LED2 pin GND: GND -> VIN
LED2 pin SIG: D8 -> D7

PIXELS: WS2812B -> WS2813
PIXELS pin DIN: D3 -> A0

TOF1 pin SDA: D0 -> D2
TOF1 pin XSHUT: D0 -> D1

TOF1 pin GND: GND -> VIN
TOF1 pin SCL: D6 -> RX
┄┄┄┄┄┄
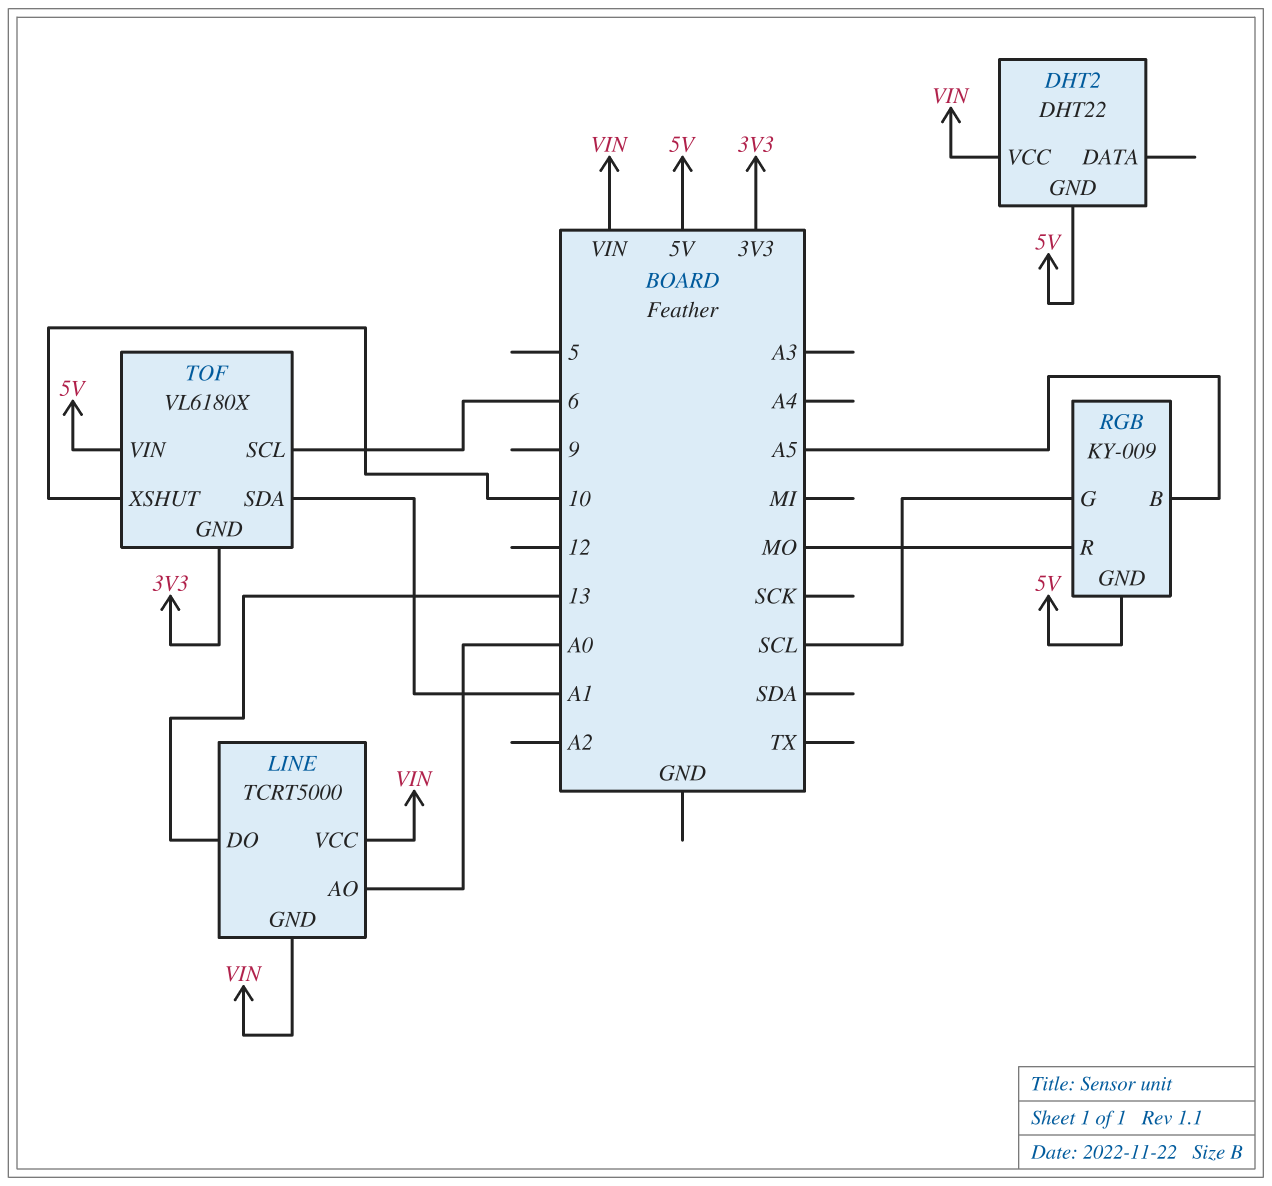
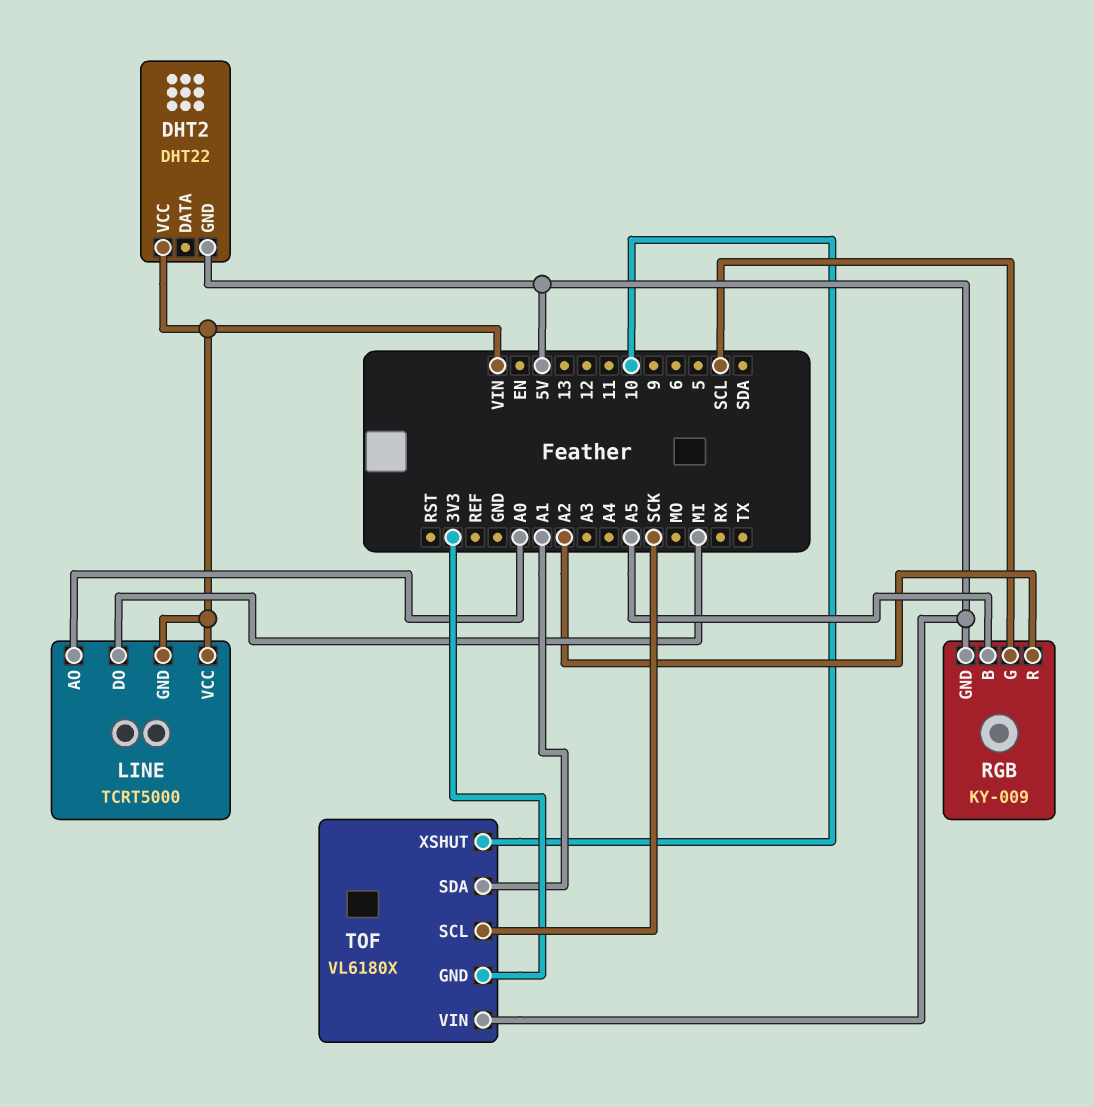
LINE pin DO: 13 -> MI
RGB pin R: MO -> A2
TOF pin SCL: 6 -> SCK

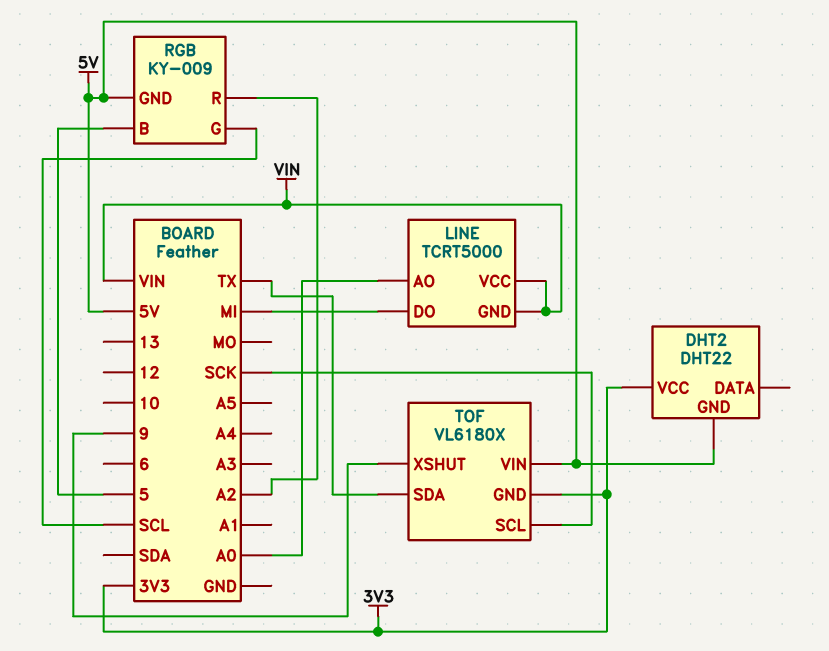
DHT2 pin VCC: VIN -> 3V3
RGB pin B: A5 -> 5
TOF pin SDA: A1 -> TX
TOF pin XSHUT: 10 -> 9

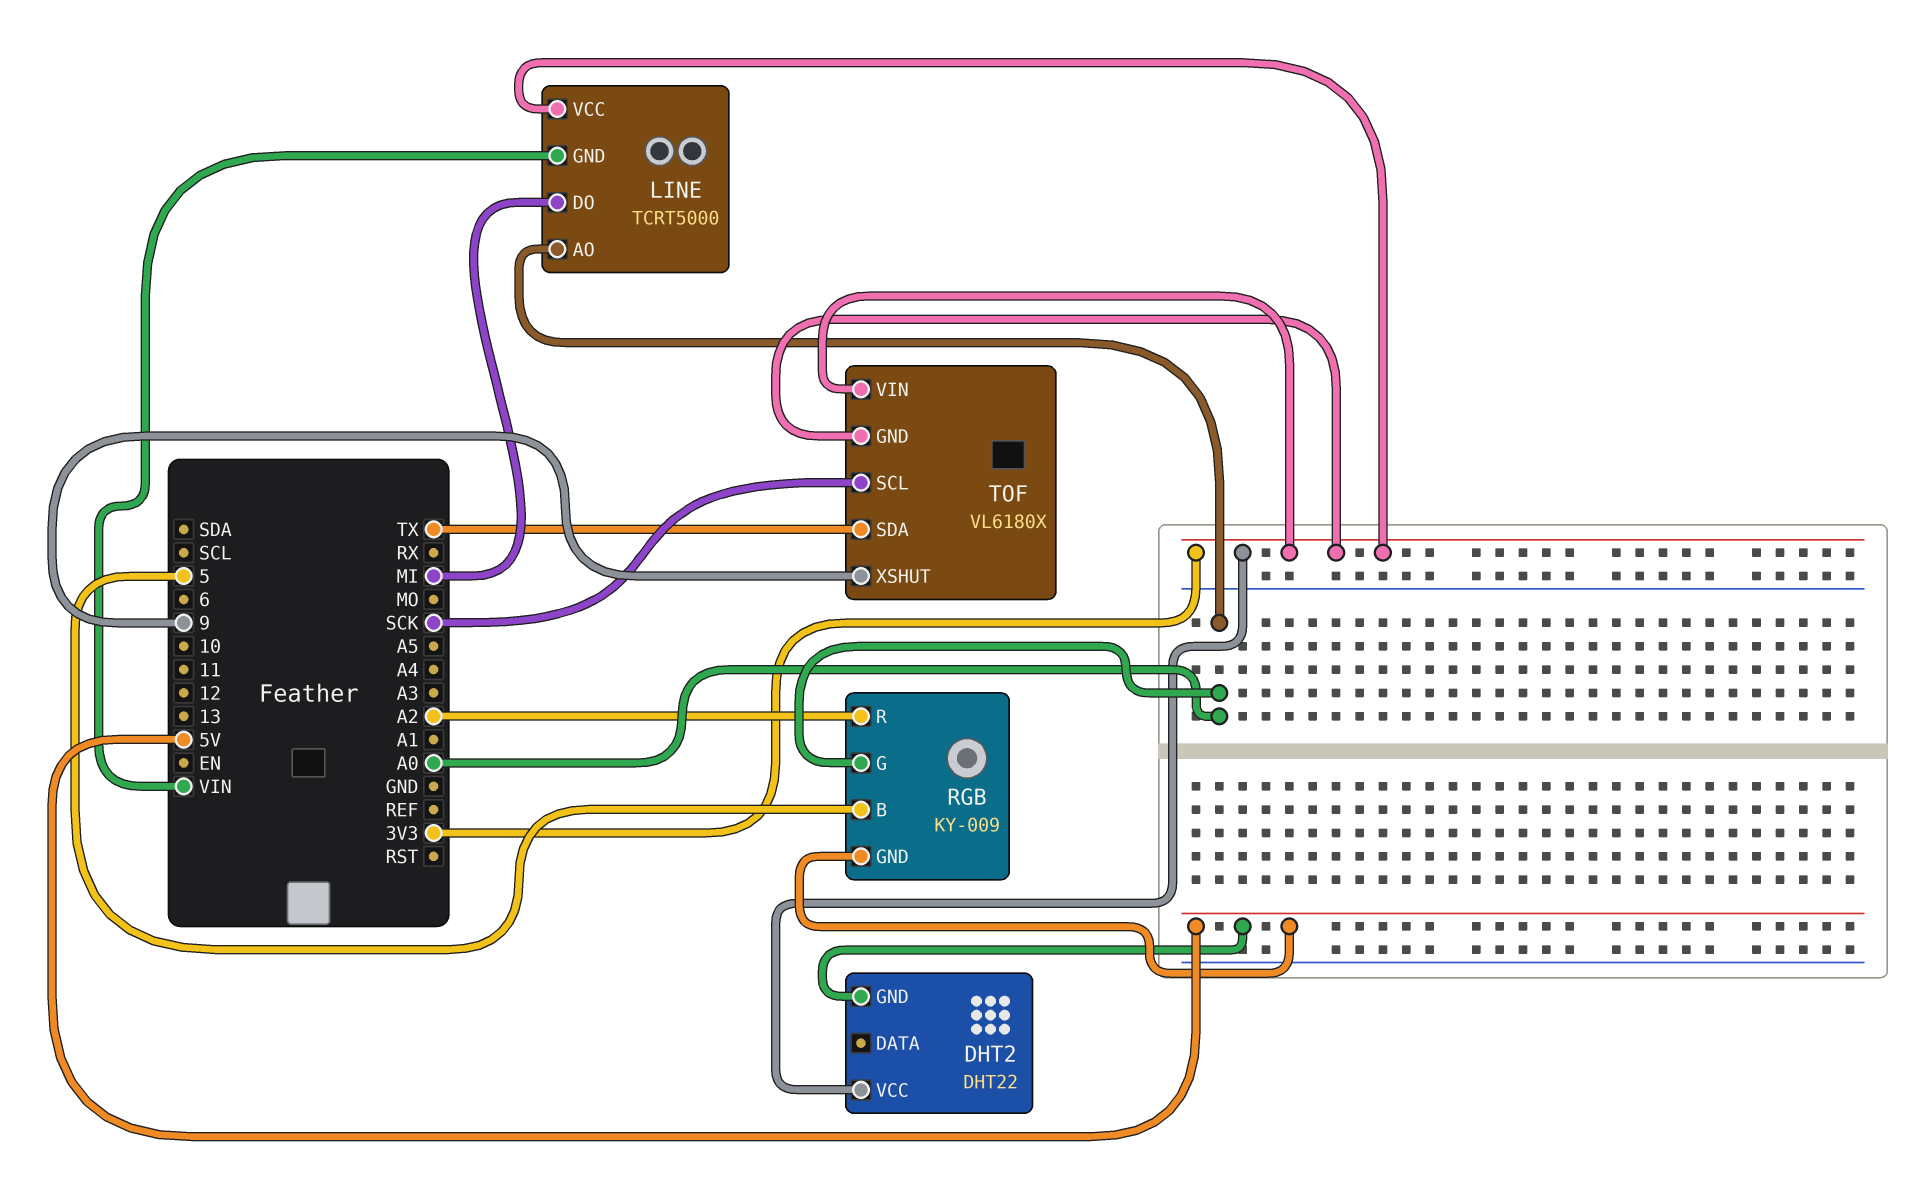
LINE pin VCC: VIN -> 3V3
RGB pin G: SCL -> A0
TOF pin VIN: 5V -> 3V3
┄┄┄┄┄┄
Problem details - Which of the lines above carry the string "PIXELS"? Pick them out and copy them.

Solution to the problem -
PIXELS: WS2812B -> WS2813
PIXELS pin DIN: D3 -> A0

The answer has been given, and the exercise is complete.